**Task details:** The answer should consist solely of the lines from the first one below through the line containing "The camera went 70", copied exactly.

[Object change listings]
◇ ◇ ◇ ◇ ◇

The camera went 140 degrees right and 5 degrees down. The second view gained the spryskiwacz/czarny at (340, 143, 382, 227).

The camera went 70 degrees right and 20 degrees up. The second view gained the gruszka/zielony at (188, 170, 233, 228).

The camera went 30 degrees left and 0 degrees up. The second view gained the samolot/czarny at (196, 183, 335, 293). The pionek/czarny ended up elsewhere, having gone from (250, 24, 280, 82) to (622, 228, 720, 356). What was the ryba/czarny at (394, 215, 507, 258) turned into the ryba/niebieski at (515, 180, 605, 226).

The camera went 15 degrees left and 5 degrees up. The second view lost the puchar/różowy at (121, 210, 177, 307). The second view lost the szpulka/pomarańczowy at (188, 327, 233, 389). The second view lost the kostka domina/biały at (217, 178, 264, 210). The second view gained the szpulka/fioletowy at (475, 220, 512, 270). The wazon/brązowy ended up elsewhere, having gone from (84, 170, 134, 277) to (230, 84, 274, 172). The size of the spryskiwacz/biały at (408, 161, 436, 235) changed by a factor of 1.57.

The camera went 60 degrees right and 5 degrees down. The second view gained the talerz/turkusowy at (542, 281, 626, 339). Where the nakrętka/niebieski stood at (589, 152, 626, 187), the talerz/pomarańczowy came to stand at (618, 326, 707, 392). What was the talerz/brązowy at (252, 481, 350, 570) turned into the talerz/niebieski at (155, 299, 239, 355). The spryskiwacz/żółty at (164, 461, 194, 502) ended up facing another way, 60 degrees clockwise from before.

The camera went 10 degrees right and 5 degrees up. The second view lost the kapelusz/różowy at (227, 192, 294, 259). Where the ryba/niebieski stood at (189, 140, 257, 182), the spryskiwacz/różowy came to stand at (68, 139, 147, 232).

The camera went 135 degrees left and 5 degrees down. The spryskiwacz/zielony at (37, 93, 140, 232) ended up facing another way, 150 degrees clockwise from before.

◇ ◇ ◇ ◇ ◇

**Answer below:**
The camera went 140 degrees right and 5 degrees down. The second view gained the spryskiwacz/czarny at (340, 143, 382, 227).

The camera went 70 degrees right and 20 degrees up. The second view gained the gruszka/zielony at (188, 170, 233, 228).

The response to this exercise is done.